INPUT:
══════════════════════════════

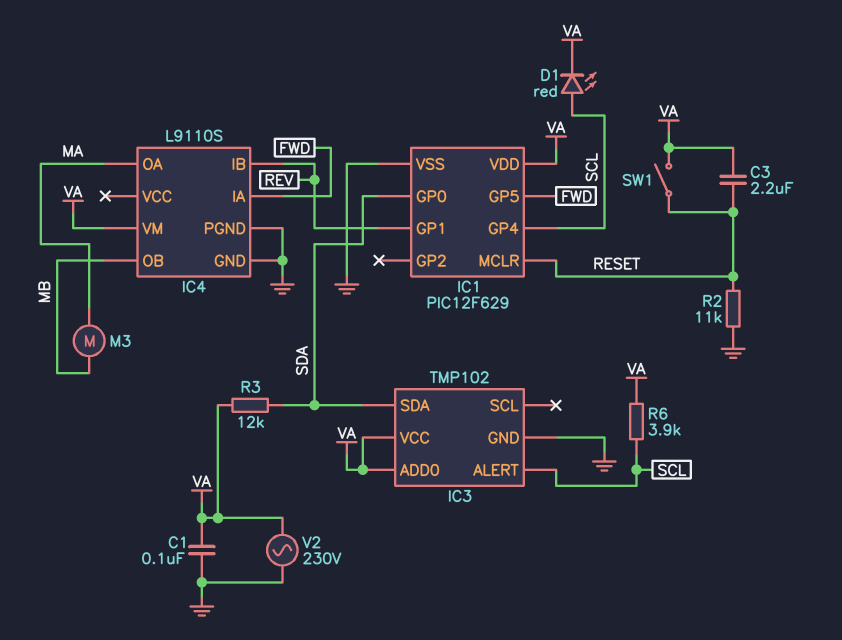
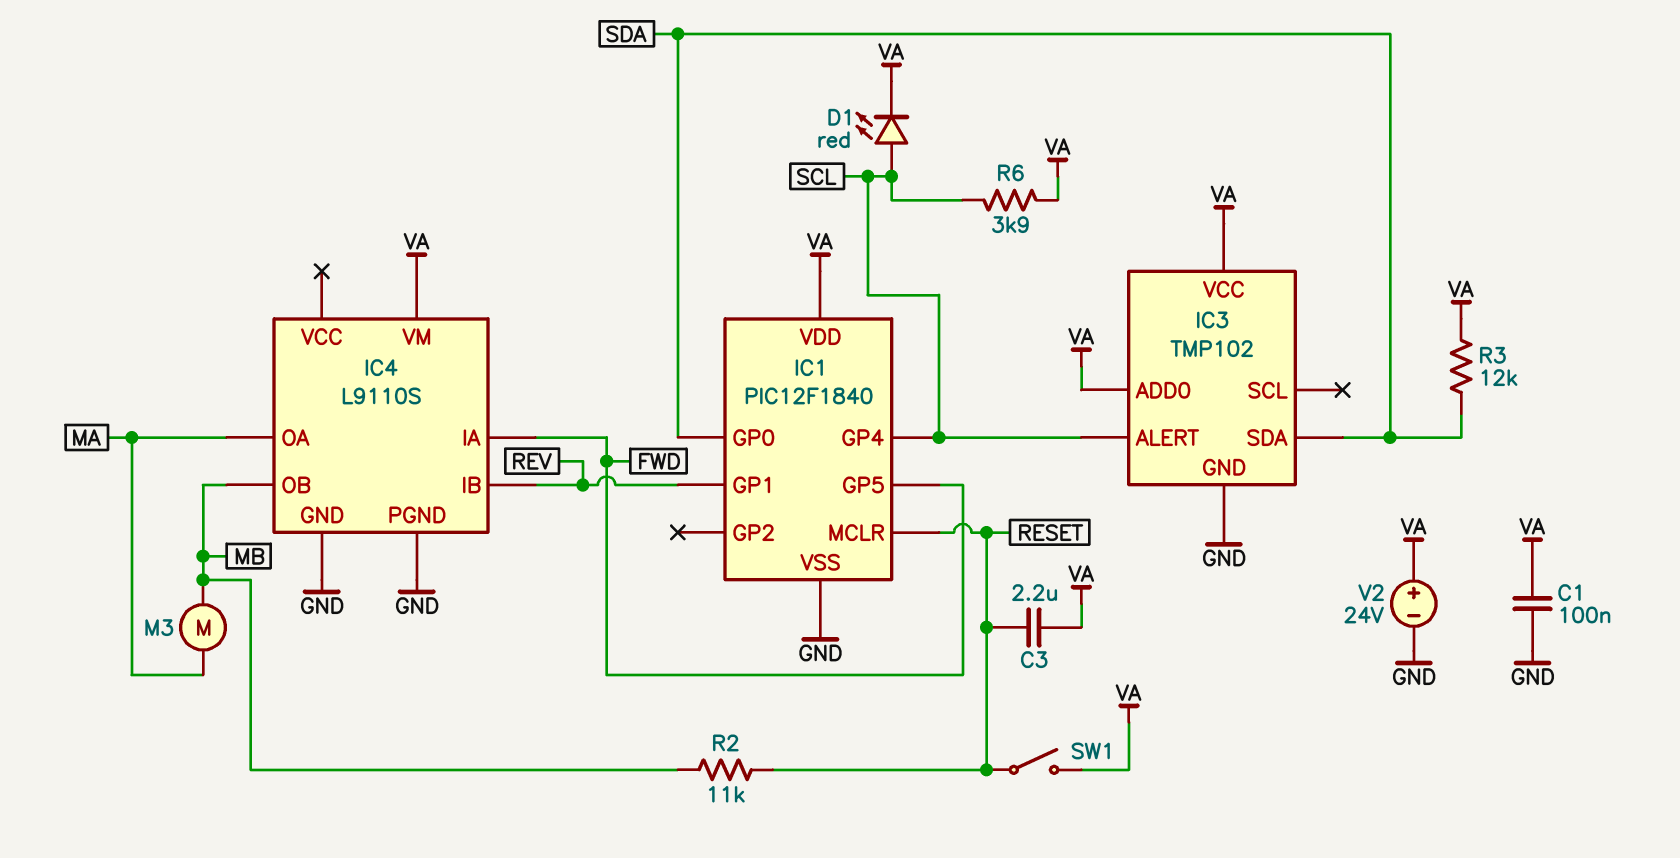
IC1: PIC12F629 -> PIC12F1840
R2: 11k (GND, RESET) -> 11k (MB, RESET)
V2: AC 230V (GND, VA) -> 24V (plus VA, minus GND)

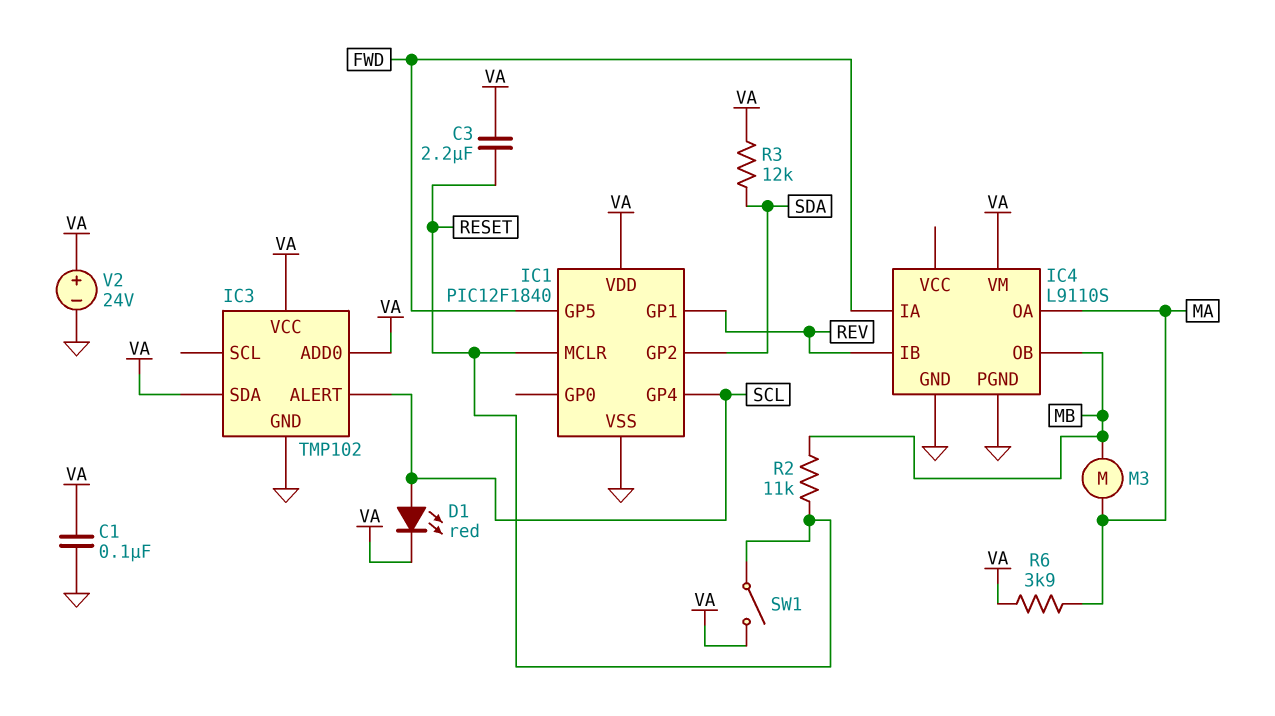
IC1 pin GP0: SDA -> none
IC1 pin GP2: none -> SDA
IC3 pin SDA: SDA -> VA
R6: 3.9k (SCL, VA) -> 3.9k (MA, VA)

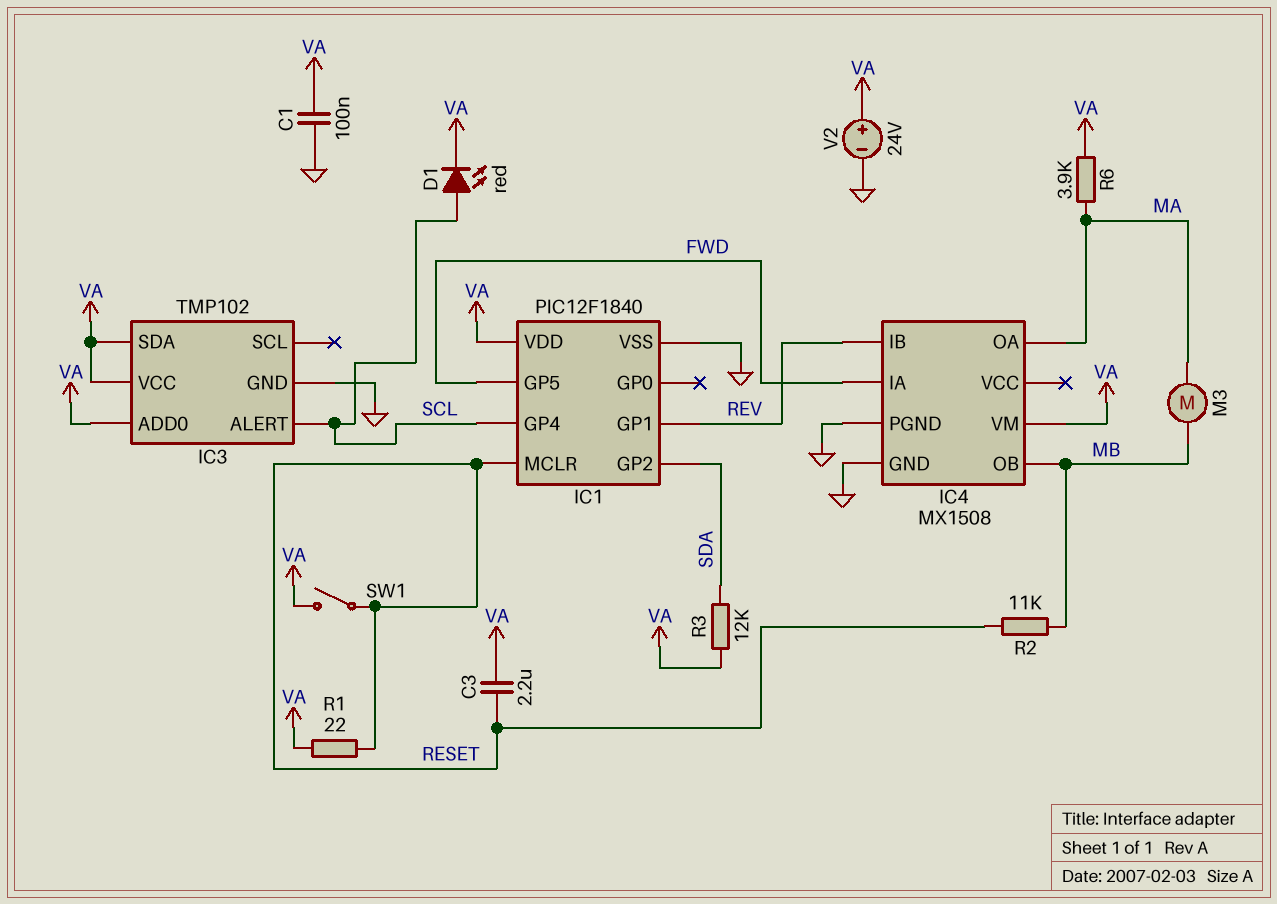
IC4: L9110S -> MX1508
R1: none -> 22 (RESET, VA)

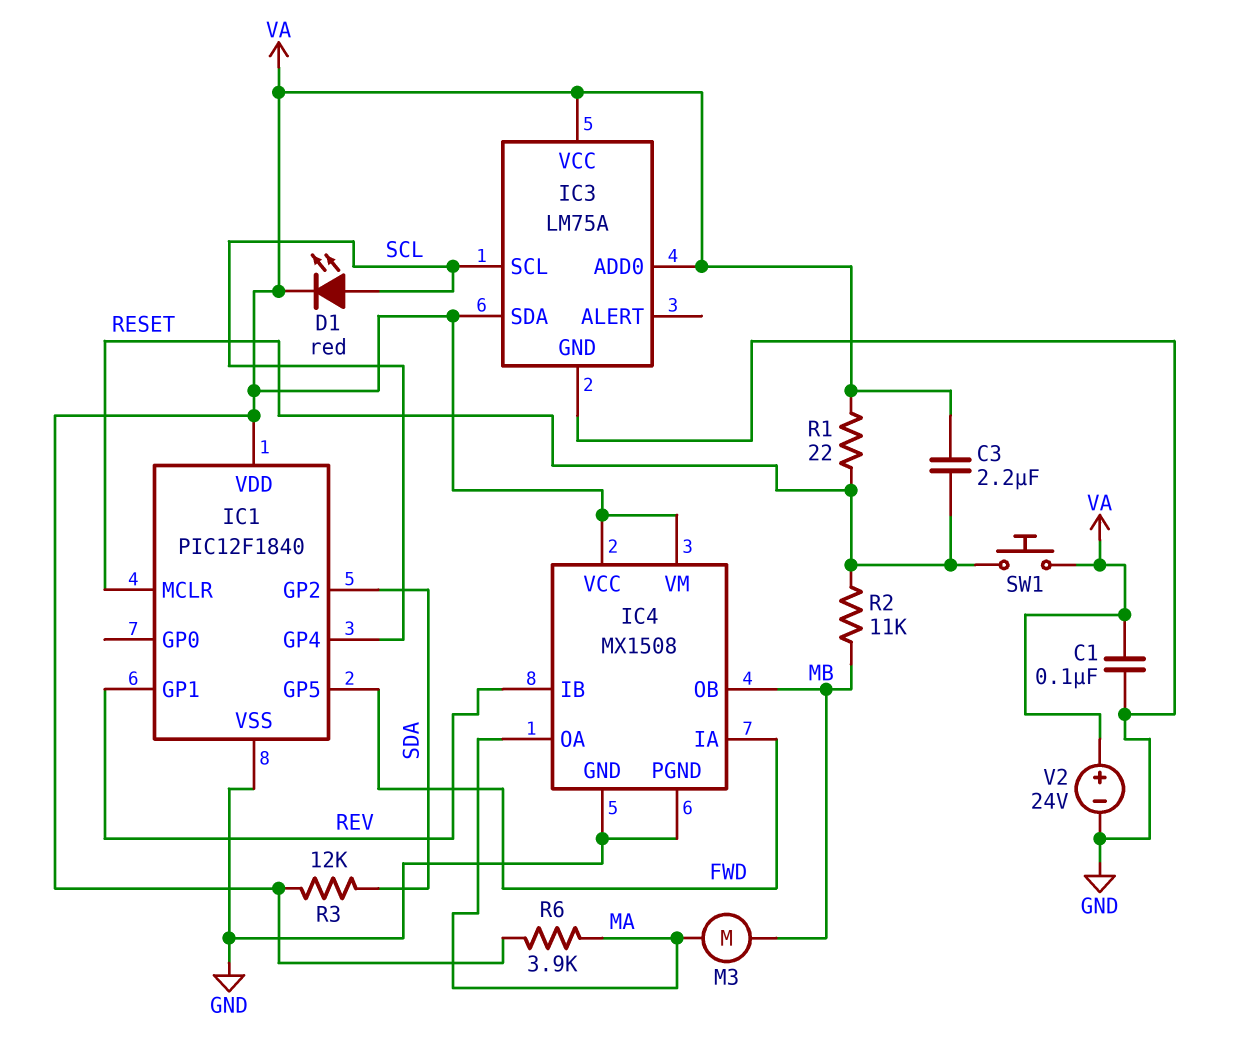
IC3: TMP102 -> LM75A
IC3 pin ALERT: SCL -> none
IC3 pin SCL: none -> SCL
IC4 pin VCC: none -> VA
SW1: switch (RESET, VA) -> button (RESET, VA)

══════════════════════════════

WHAT THE EXERCISE ASKS: In the answer, return exactly the lines from the line containing "IC3 pin ALERT: SCL -> none" to the end of the records above, and no others.

COMPLETED EXERCISE:
IC3 pin ALERT: SCL -> none
IC3 pin SCL: none -> SCL
IC4 pin VCC: none -> VA
SW1: switch (RESET, VA) -> button (RESET, VA)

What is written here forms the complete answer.